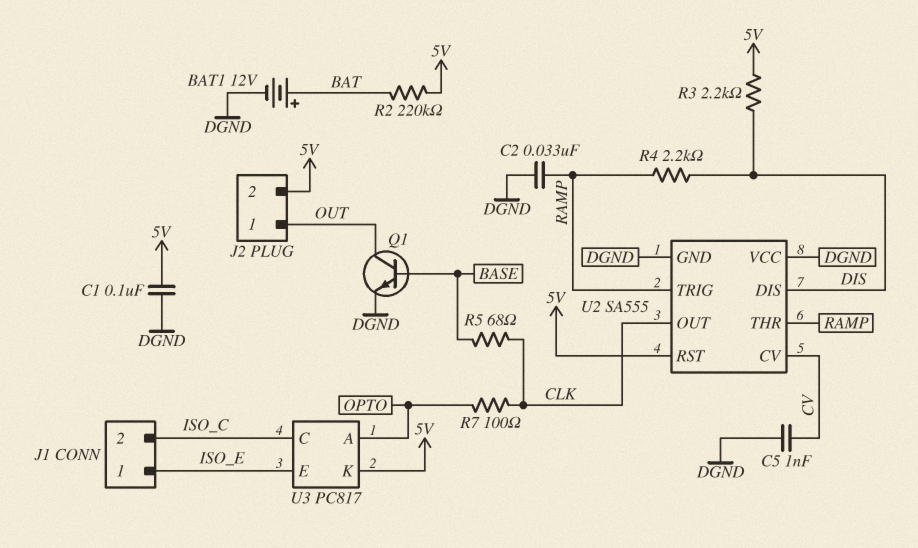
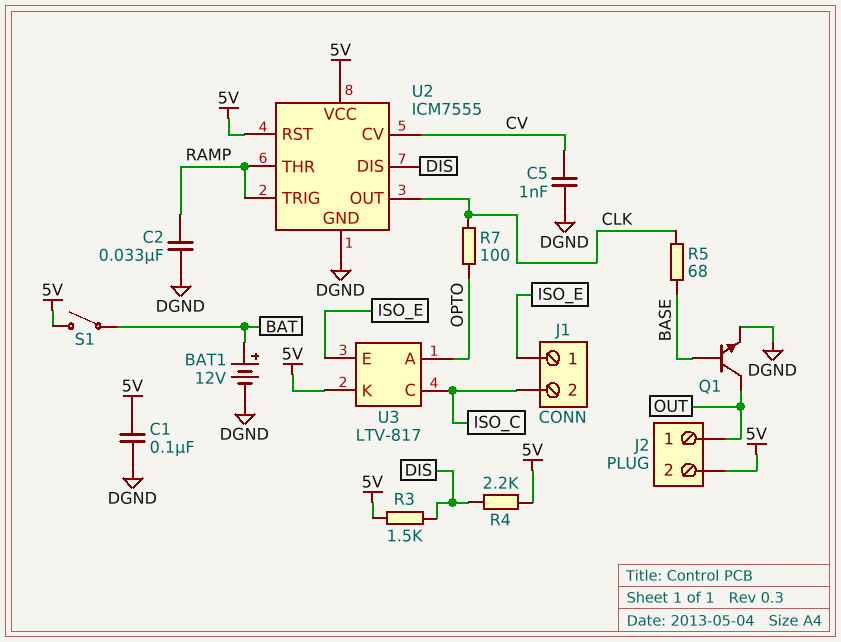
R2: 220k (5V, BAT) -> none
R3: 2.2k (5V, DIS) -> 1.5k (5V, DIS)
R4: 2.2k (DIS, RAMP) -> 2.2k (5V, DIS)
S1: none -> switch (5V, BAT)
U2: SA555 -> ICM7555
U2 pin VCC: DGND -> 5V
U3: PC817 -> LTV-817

**Required work**
Using the records above, please retype only the run of lines from the line holding "R4: 2.2k (DIS, RAMP) -> 2.2k (5V, DIS)" through the last line, both ends included.

**Result for this exercise**
R4: 2.2k (DIS, RAMP) -> 2.2k (5V, DIS)
S1: none -> switch (5V, BAT)
U2: SA555 -> ICM7555
U2 pin VCC: DGND -> 5V
U3: PC817 -> LTV-817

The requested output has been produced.